*Problem description*: Even if a line seems odd, print it as it is, and include every record.

(Record extracts begins)

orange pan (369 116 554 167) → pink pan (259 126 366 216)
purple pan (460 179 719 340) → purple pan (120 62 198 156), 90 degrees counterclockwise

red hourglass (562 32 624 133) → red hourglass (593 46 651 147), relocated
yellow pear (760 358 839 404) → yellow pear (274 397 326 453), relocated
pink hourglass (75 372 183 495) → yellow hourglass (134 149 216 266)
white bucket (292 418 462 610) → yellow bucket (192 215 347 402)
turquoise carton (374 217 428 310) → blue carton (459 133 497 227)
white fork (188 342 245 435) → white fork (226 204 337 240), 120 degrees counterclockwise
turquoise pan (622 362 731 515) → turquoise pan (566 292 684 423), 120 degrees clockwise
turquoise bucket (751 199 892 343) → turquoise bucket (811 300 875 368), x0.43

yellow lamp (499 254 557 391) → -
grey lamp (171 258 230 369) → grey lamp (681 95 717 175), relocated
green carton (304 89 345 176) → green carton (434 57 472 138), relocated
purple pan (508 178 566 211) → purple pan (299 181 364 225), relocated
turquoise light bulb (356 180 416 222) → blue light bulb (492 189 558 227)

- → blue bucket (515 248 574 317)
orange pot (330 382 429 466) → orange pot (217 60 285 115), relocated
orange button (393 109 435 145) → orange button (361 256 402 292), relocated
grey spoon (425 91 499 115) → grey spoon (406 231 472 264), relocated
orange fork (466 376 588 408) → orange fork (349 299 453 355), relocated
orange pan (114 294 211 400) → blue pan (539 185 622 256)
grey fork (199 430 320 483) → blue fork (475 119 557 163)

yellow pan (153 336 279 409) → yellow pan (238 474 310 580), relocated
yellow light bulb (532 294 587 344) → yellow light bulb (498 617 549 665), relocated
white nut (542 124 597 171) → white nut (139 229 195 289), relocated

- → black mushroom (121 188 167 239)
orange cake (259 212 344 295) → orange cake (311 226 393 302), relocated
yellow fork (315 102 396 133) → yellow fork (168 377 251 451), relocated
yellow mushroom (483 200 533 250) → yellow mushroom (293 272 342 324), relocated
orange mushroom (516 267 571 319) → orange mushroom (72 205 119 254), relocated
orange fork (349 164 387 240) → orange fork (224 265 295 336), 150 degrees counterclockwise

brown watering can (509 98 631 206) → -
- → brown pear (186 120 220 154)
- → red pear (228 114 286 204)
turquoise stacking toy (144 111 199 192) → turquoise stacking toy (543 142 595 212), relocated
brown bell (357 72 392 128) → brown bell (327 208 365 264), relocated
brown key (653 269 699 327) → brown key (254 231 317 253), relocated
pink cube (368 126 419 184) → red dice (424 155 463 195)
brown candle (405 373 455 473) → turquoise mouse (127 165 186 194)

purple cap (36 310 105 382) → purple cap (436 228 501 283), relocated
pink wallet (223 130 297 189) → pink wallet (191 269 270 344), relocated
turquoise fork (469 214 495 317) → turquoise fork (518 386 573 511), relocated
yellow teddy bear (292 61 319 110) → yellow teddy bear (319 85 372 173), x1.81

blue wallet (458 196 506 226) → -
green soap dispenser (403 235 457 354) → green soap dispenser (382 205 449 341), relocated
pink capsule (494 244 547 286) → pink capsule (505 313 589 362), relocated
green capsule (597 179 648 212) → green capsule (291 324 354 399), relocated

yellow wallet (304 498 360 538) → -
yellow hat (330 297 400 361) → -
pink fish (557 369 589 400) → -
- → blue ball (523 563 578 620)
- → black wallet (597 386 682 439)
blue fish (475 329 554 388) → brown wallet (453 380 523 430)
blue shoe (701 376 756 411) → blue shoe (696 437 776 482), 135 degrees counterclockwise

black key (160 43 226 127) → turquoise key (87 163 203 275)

(Record extracts ends)

*Exercise result*:
orange pan (369 116 554 167) → pink pan (259 126 366 216)
purple pan (460 179 719 340) → purple pan (120 62 198 156), 90 degrees counterclockwise

red hourglass (562 32 624 133) → red hourglass (593 46 651 147), relocated
yellow pear (760 358 839 404) → yellow pear (274 397 326 453), relocated
pink hourglass (75 372 183 495) → yellow hourglass (134 149 216 266)
white bucket (292 418 462 610) → yellow bucket (192 215 347 402)
turquoise carton (374 217 428 310) → blue carton (459 133 497 227)
white fork (188 342 245 435) → white fork (226 204 337 240), 120 degrees counterclockwise
turquoise pan (622 362 731 515) → turquoise pan (566 292 684 423), 120 degrees clockwise
turquoise bucket (751 199 892 343) → turquoise bucket (811 300 875 368), x0.43

yellow lamp (499 254 557 391) → -
grey lamp (171 258 230 369) → grey lamp (681 95 717 175), relocated
green carton (304 89 345 176) → green carton (434 57 472 138), relocated
purple pan (508 178 566 211) → purple pan (299 181 364 225), relocated
turquoise light bulb (356 180 416 222) → blue light bulb (492 189 558 227)

- → blue bucket (515 248 574 317)
orange pot (330 382 429 466) → orange pot (217 60 285 115), relocated
orange button (393 109 435 145) → orange button (361 256 402 292), relocated
grey spoon (425 91 499 115) → grey spoon (406 231 472 264), relocated
orange fork (466 376 588 408) → orange fork (349 299 453 355), relocated
orange pan (114 294 211 400) → blue pan (539 185 622 256)
grey fork (199 430 320 483) → blue fork (475 119 557 163)

yellow pan (153 336 279 409) → yellow pan (238 474 310 580), relocated
yellow light bulb (532 294 587 344) → yellow light bulb (498 617 549 665), relocated
white nut (542 124 597 171) → white nut (139 229 195 289), relocated

- → black mushroom (121 188 167 239)
orange cake (259 212 344 295) → orange cake (311 226 393 302), relocated
yellow fork (315 102 396 133) → yellow fork (168 377 251 451), relocated
yellow mushroom (483 200 533 250) → yellow mushroom (293 272 342 324), relocated
orange mushroom (516 267 571 319) → orange mushroom (72 205 119 254), relocated
orange fork (349 164 387 240) → orange fork (224 265 295 336), 150 degrees counterclockwise

brown watering can (509 98 631 206) → -
- → brown pear (186 120 220 154)
- → red pear (228 114 286 204)
turquoise stacking toy (144 111 199 192) → turquoise stacking toy (543 142 595 212), relocated
brown bell (357 72 392 128) → brown bell (327 208 365 264), relocated
brown key (653 269 699 327) → brown key (254 231 317 253), relocated
pink cube (368 126 419 184) → red dice (424 155 463 195)
brown candle (405 373 455 473) → turquoise mouse (127 165 186 194)

purple cap (36 310 105 382) → purple cap (436 228 501 283), relocated
pink wallet (223 130 297 189) → pink wallet (191 269 270 344), relocated
turquoise fork (469 214 495 317) → turquoise fork (518 386 573 511), relocated
yellow teddy bear (292 61 319 110) → yellow teddy bear (319 85 372 173), x1.81

blue wallet (458 196 506 226) → -
green soap dispenser (403 235 457 354) → green soap dispenser (382 205 449 341), relocated
pink capsule (494 244 547 286) → pink capsule (505 313 589 362), relocated
green capsule (597 179 648 212) → green capsule (291 324 354 399), relocated

yellow wallet (304 498 360 538) → -
yellow hat (330 297 400 361) → -
pink fish (557 369 589 400) → -
- → blue ball (523 563 578 620)
- → black wallet (597 386 682 439)
blue fish (475 329 554 388) → brown wallet (453 380 523 430)
blue shoe (701 376 756 411) → blue shoe (696 437 776 482), 135 degrees counterclockwise

black key (160 43 226 127) → turquoise key (87 163 203 275)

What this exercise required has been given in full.